AVAILABLE DATA>
=== Section Start ===

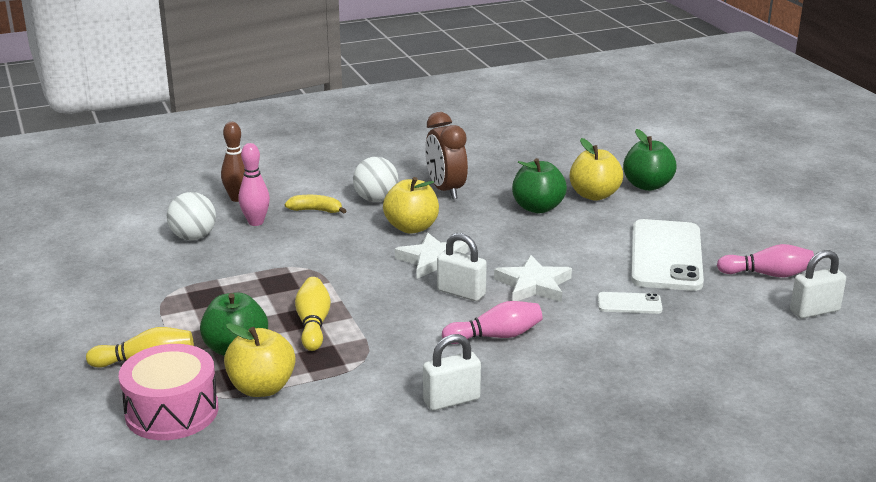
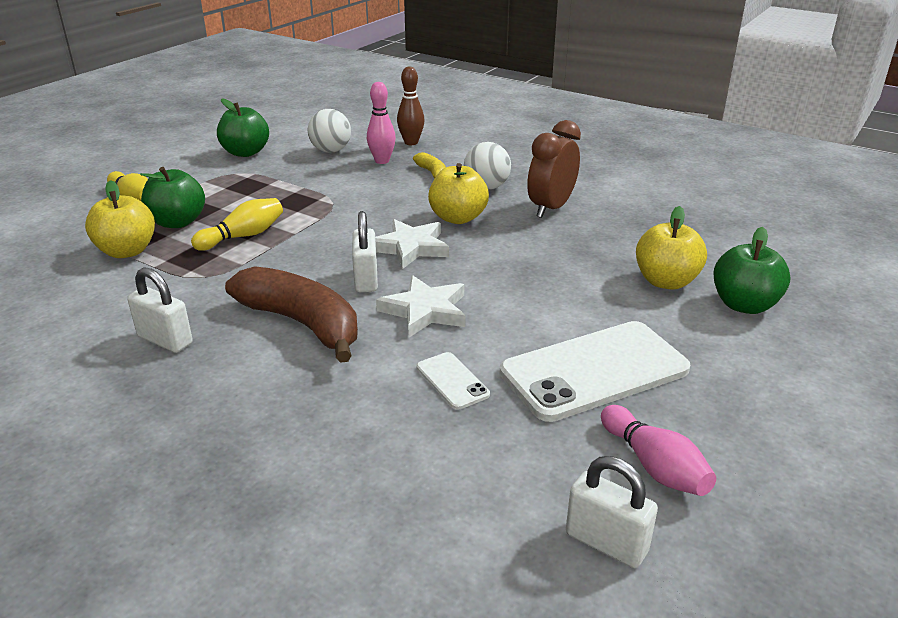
camera: 55 degrees right, 5 degrees up
(172, 411) = (71, 232): pink drum -> none
(496, 336) = (302, 324): pink bowling pin -> brown banana
(537, 208) = (587, 261): green apple -> green apple (245, 152)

=== Section End ===

PROMPT> The word "pink" may appear in several lines of the data; copy every line where it does.

EXERCISE SOLUTION>
(172, 411) = (71, 232): pink drum -> none
(496, 336) = (302, 324): pink bowling pin -> brown banana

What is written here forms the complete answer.